== SOURCE MATERIAL

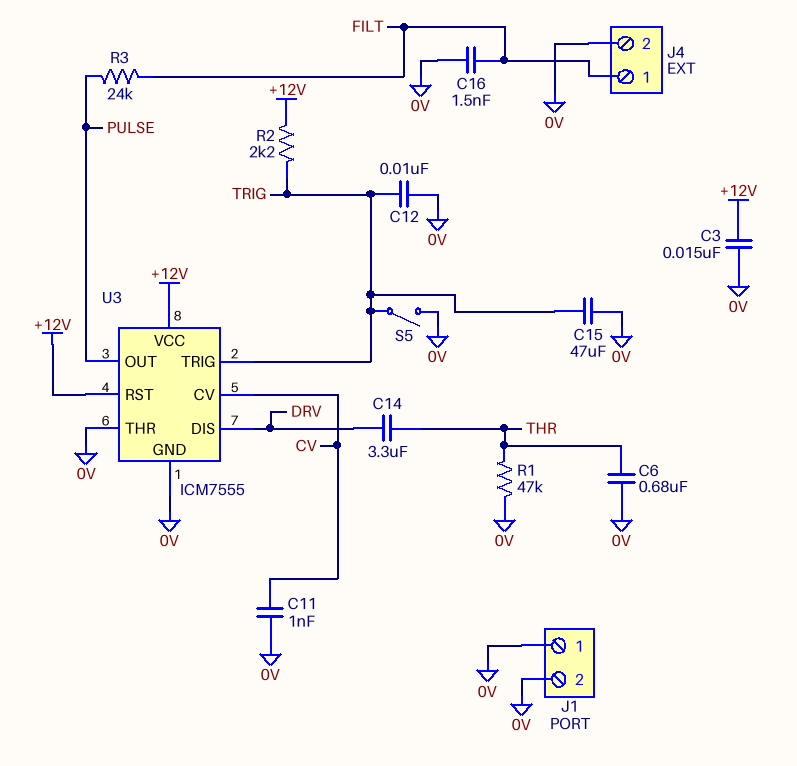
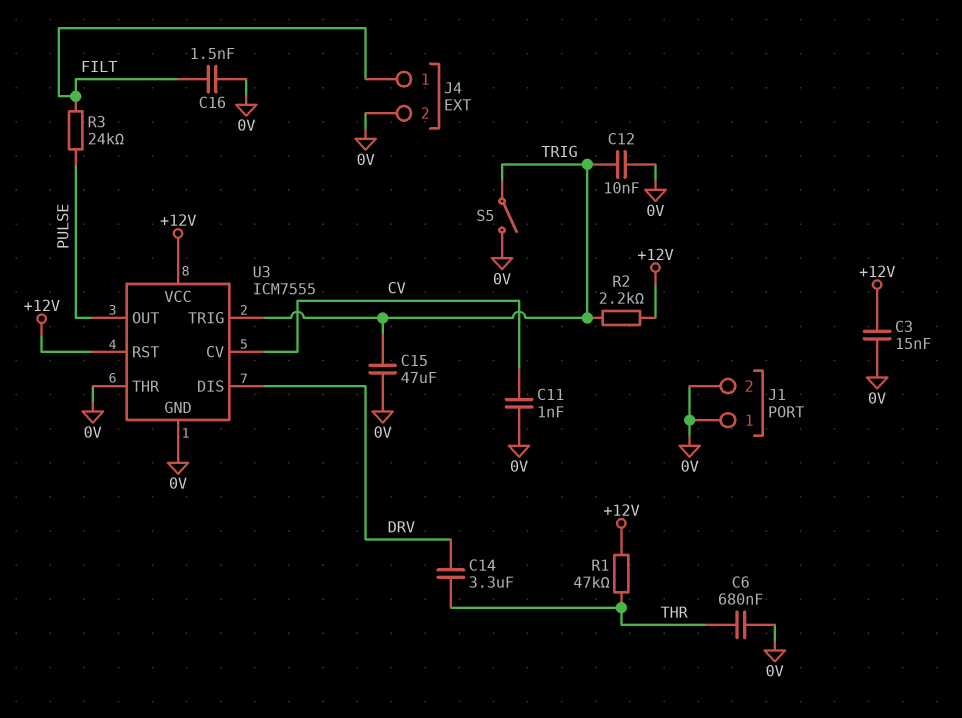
R1: 47k (0V, THR) -> 47k (+12V, THR)

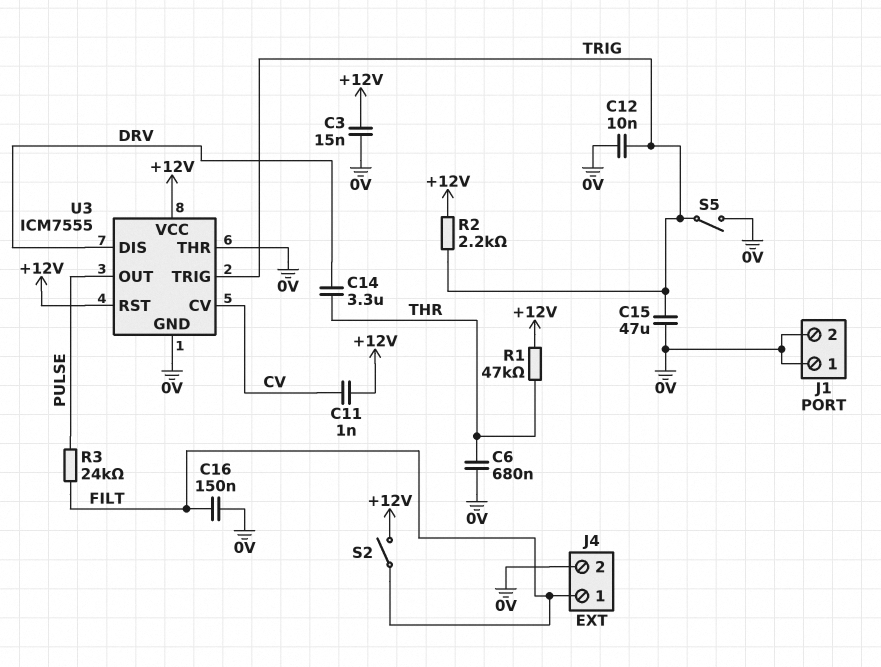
C11: 1nF (0V, CV) -> 1nF (+12V, CV)
C16: 1.5nF (0V, FILT) -> 150nF (0V, FILT)
S2: none -> switch (+12V, FILT)

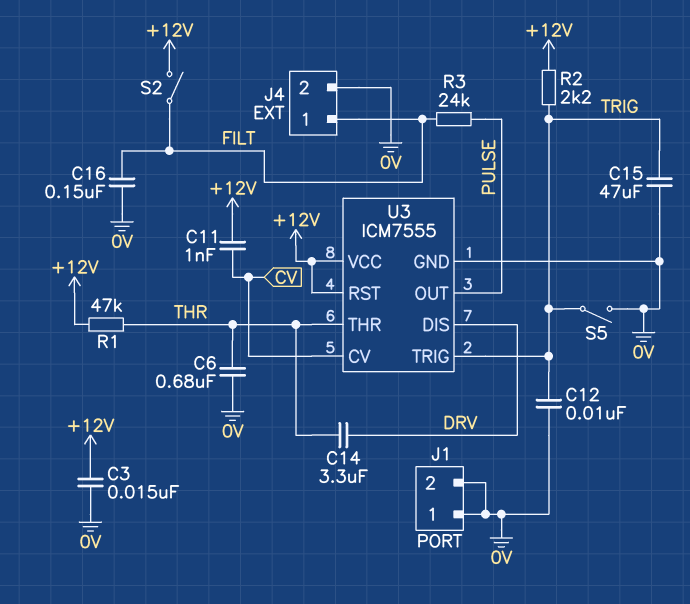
U3 pin THR: 0V -> THR

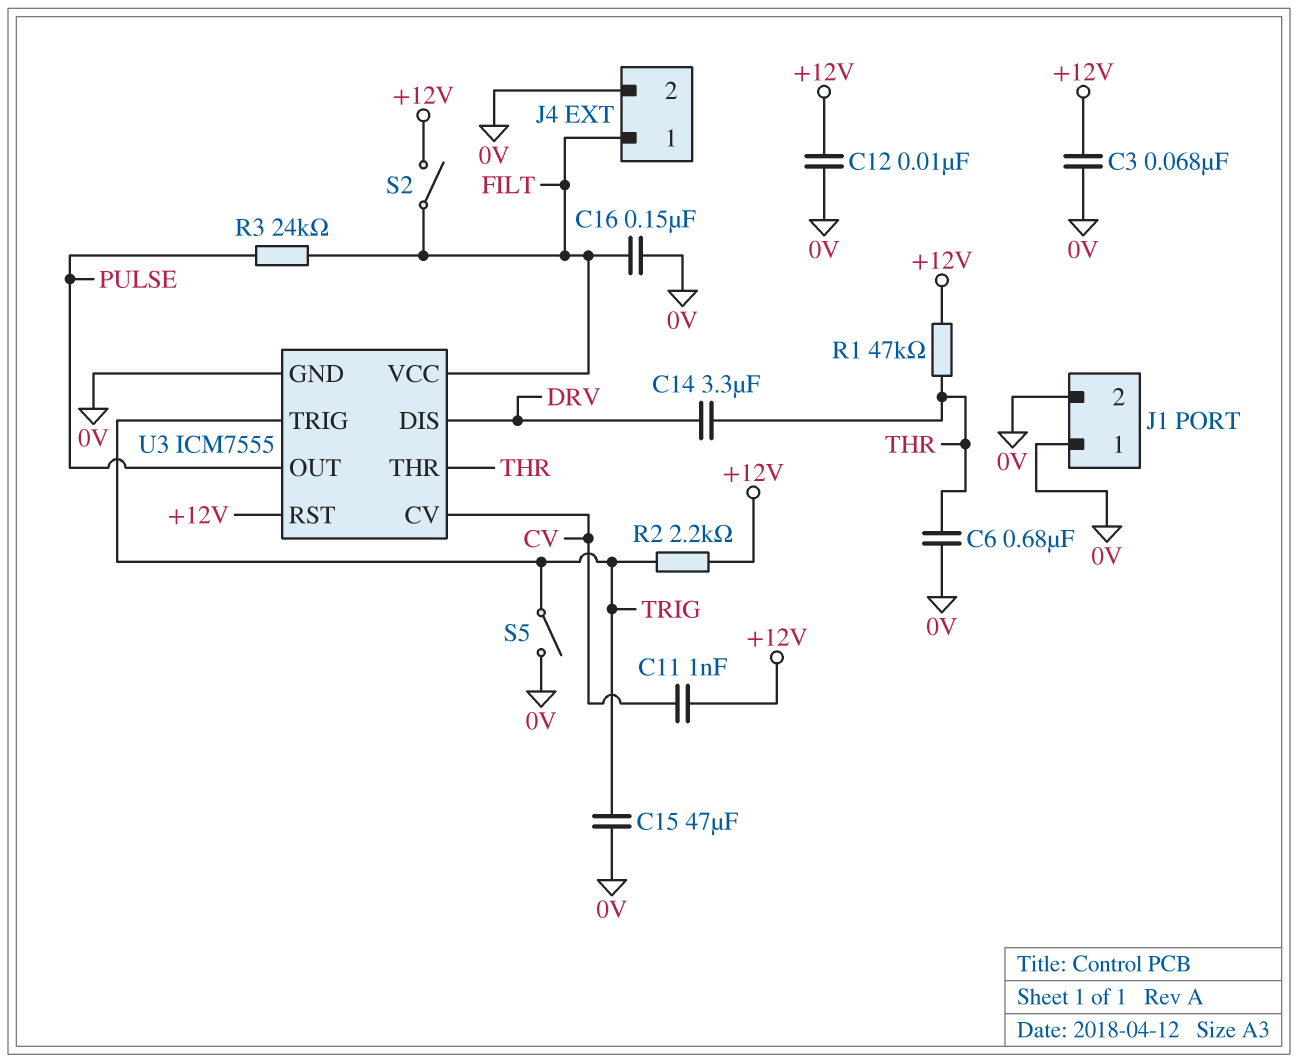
C3: 15nF (+12V, 0V) -> 68nF (+12V, 0V)
C12: 10nF (0V, TRIG) -> 10nF (+12V, 0V)
U3 pin VCC: +12V -> FILT

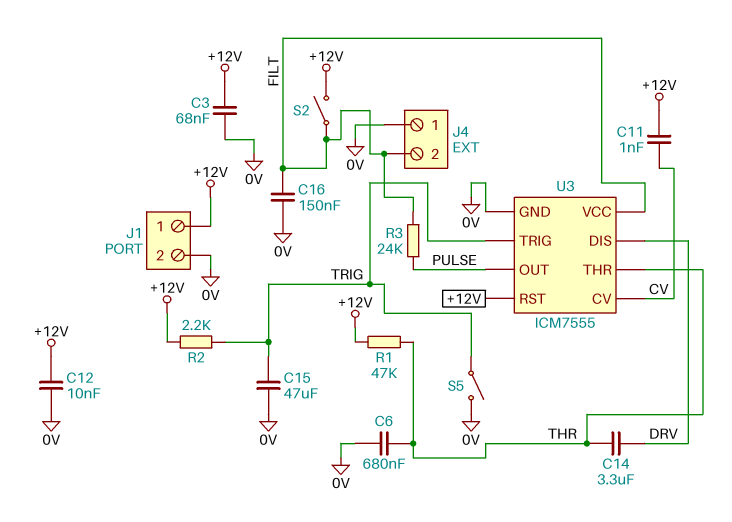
J1 pin 1: 0V -> +12V
J4 pin 1: FILT -> 0V
J4 pin 2: 0V -> FILT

====

**WHAT YOU HAVE TO DO**
For each entry, repeat its text exactly and leave out any picture it holds.

**ANSWER SPACE**
R1: 47k (0V, THR) -> 47k (+12V, THR)

C11: 1nF (0V, CV) -> 1nF (+12V, CV)
C16: 1.5nF (0V, FILT) -> 150nF (0V, FILT)
S2: none -> switch (+12V, FILT)

U3 pin THR: 0V -> THR

C3: 15nF (+12V, 0V) -> 68nF (+12V, 0V)
C12: 10nF (0V, TRIG) -> 10nF (+12V, 0V)
U3 pin VCC: +12V -> FILT

J1 pin 1: 0V -> +12V
J4 pin 1: FILT -> 0V
J4 pin 2: 0V -> FILT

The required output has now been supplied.